BEGIN Dataset content
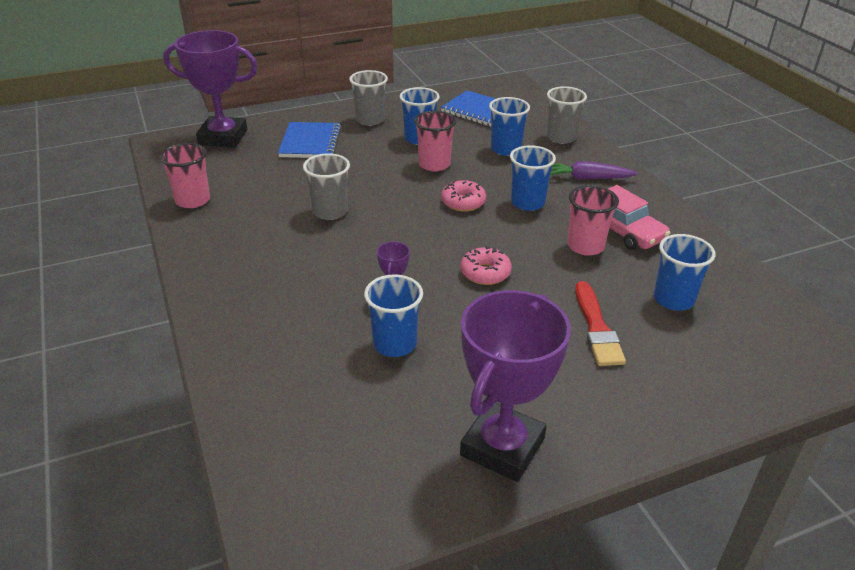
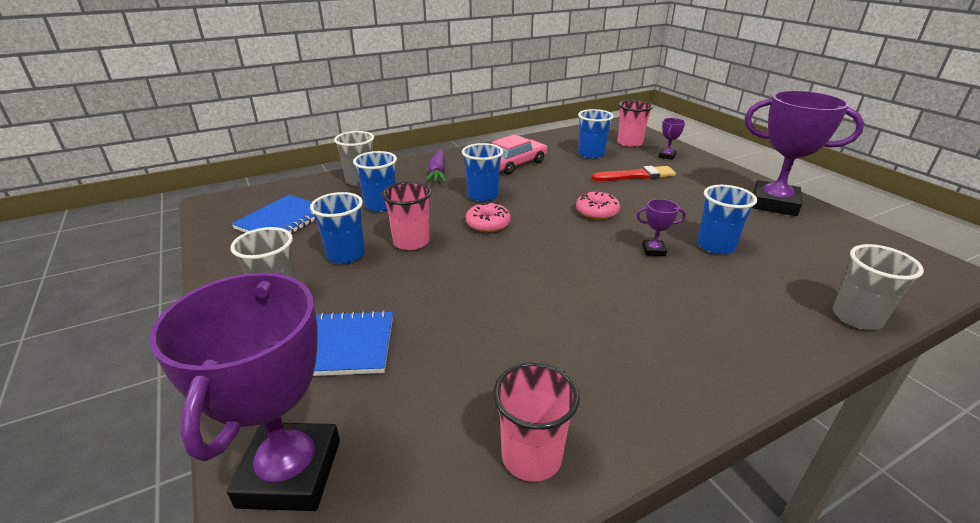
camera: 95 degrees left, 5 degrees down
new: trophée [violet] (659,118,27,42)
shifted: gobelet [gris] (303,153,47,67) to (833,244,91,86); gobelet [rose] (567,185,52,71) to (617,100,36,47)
END Dataset content
Output the listing above in full and exactly, with pictures excluded.

camera: 95 degrees left, 5 degrees down
new: trophée [violet] (659,118,27,42)
shifted: gobelet [gris] (303,153,47,67) to (833,244,91,86); gobelet [rose] (567,185,52,71) to (617,100,36,47)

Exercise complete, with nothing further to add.